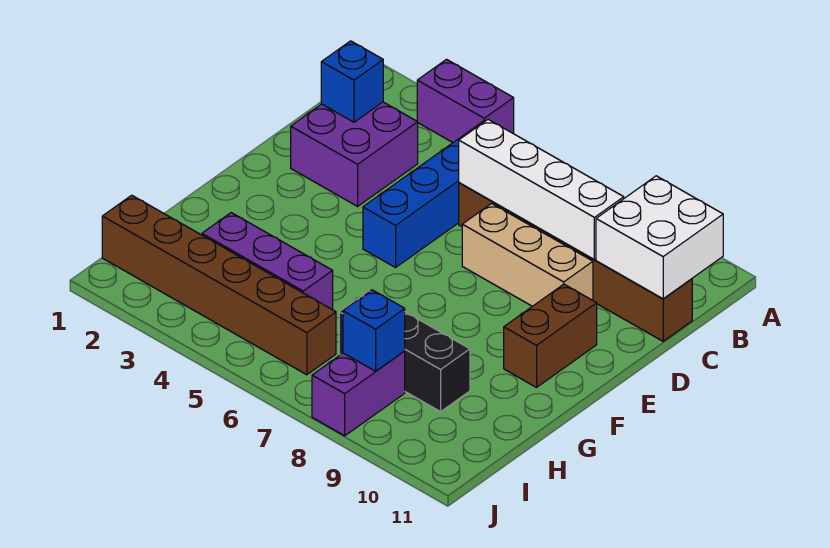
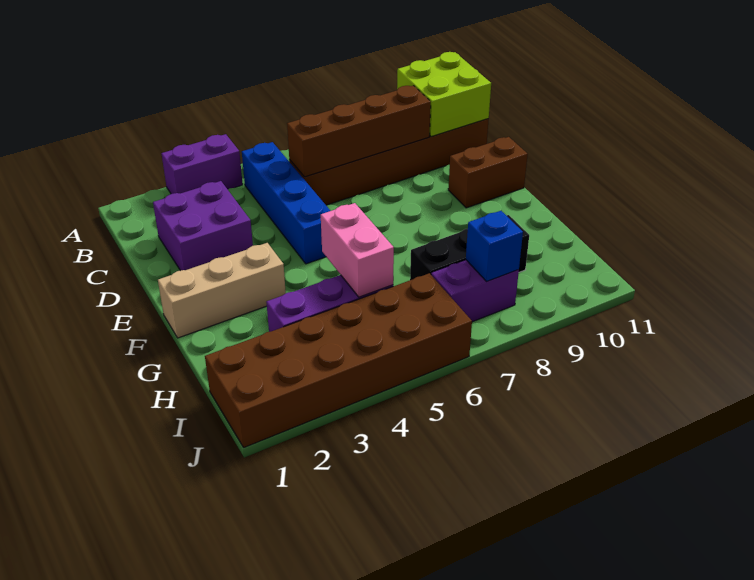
white brick B10:C11 level 2 -> lime brick B10:C11 level 2
blue brick C2 level 2 -> none
white brick C6:C9 level 2 -> brown brick C6:C9 level 2
tan brick D7:D9 level 1 -> tan brick F1:F3 level 1
brown brick E10:F10 level 1 -> brown brick E10:E11 level 1
none -> pink brick G5:H5 level 2
brown brick I1:I6 level 1 -> brown brick I1:J6 level 1
purple brick I8:J8 level 1 -> purple brick I7:I8 level 1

## Problem to work on
Only the lines from the one containing "brown brick I1:I6" to the end of the listing belong in the output, each reproduced exactly.

## Solution to this problem
brown brick I1:I6 level 1 -> brown brick I1:J6 level 1
purple brick I8:J8 level 1 -> purple brick I7:I8 level 1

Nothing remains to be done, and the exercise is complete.